Stored items:
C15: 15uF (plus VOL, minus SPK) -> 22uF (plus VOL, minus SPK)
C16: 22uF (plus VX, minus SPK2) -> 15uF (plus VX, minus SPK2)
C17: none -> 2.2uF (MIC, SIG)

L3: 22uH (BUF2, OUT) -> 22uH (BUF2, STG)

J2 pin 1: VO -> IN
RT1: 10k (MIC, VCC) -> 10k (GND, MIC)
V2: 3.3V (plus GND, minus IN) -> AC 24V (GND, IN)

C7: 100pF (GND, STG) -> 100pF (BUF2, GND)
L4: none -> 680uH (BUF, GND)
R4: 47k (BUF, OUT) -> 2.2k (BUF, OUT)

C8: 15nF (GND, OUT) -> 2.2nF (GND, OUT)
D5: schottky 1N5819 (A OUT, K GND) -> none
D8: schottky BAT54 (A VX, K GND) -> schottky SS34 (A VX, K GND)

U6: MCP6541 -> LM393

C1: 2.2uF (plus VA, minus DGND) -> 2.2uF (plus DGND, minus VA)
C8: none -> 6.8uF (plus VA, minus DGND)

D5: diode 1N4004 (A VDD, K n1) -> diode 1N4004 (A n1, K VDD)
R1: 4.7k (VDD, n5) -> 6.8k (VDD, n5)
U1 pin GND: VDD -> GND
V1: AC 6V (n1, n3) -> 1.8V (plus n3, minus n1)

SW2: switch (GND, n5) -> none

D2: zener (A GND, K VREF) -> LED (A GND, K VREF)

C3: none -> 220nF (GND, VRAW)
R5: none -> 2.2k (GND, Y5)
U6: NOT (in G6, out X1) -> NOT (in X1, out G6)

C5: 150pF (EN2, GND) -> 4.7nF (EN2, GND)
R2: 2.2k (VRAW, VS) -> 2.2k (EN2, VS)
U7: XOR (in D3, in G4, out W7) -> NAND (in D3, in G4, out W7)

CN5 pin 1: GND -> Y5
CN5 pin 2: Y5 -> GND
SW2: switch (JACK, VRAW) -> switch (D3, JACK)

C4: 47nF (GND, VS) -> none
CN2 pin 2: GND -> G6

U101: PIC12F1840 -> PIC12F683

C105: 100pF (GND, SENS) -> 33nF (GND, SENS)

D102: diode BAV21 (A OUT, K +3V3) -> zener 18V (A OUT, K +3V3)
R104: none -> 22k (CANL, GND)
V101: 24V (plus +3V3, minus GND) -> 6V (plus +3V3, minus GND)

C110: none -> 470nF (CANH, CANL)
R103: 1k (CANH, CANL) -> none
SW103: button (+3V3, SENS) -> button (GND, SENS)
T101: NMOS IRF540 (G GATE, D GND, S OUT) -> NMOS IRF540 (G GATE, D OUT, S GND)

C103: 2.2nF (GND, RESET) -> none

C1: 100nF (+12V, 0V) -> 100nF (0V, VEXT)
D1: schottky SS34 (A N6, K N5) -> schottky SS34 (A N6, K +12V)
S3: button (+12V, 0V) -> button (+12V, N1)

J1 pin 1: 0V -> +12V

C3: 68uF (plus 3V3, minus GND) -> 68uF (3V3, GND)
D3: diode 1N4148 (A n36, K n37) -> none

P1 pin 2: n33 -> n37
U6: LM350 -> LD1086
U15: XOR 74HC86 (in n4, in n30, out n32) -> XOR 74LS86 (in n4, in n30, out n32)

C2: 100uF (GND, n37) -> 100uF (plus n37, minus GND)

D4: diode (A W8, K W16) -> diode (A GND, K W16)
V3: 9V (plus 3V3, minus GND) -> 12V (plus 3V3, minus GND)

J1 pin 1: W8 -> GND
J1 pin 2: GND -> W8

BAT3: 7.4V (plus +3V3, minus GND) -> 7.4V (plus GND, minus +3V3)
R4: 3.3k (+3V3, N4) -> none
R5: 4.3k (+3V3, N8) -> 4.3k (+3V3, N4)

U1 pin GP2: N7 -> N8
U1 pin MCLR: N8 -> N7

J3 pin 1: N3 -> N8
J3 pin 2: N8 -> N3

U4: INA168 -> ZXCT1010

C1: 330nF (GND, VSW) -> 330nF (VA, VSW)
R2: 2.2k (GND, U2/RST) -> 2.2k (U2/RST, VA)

* WHAT IS NEEDED:
Could you set down, word for word, only the lines above from the line with "J2 pin 1: VO -> IN" to the line with "SW2: switch (JACK, VRAW) -> switch (D3, JACK)", including both?

* ANSWER TO THIS EXERCISE:
J2 pin 1: VO -> IN
RT1: 10k (MIC, VCC) -> 10k (GND, MIC)
V2: 3.3V (plus GND, minus IN) -> AC 24V (GND, IN)

C7: 100pF (GND, STG) -> 100pF (BUF2, GND)
L4: none -> 680uH (BUF, GND)
R4: 47k (BUF, OUT) -> 2.2k (BUF, OUT)

C8: 15nF (GND, OUT) -> 2.2nF (GND, OUT)
D5: schottky 1N5819 (A OUT, K GND) -> none
D8: schottky BAT54 (A VX, K GND) -> schottky SS34 (A VX, K GND)

U6: MCP6541 -> LM393

C1: 2.2uF (plus VA, minus DGND) -> 2.2uF (plus DGND, minus VA)
C8: none -> 6.8uF (plus VA, minus DGND)

D5: diode 1N4004 (A VDD, K n1) -> diode 1N4004 (A n1, K VDD)
R1: 4.7k (VDD, n5) -> 6.8k (VDD, n5)
U1 pin GND: VDD -> GND
V1: AC 6V (n1, n3) -> 1.8V (plus n3, minus n1)

SW2: switch (GND, n5) -> none

D2: zener (A GND, K VREF) -> LED (A GND, K VREF)

C3: none -> 220nF (GND, VRAW)
R5: none -> 2.2k (GND, Y5)
U6: NOT (in G6, out X1) -> NOT (in X1, out G6)

C5: 150pF (EN2, GND) -> 4.7nF (EN2, GND)
R2: 2.2k (VRAW, VS) -> 2.2k (EN2, VS)
U7: XOR (in D3, in G4, out W7) -> NAND (in D3, in G4, out W7)

CN5 pin 1: GND -> Y5
CN5 pin 2: Y5 -> GND
SW2: switch (JACK, VRAW) -> switch (D3, JACK)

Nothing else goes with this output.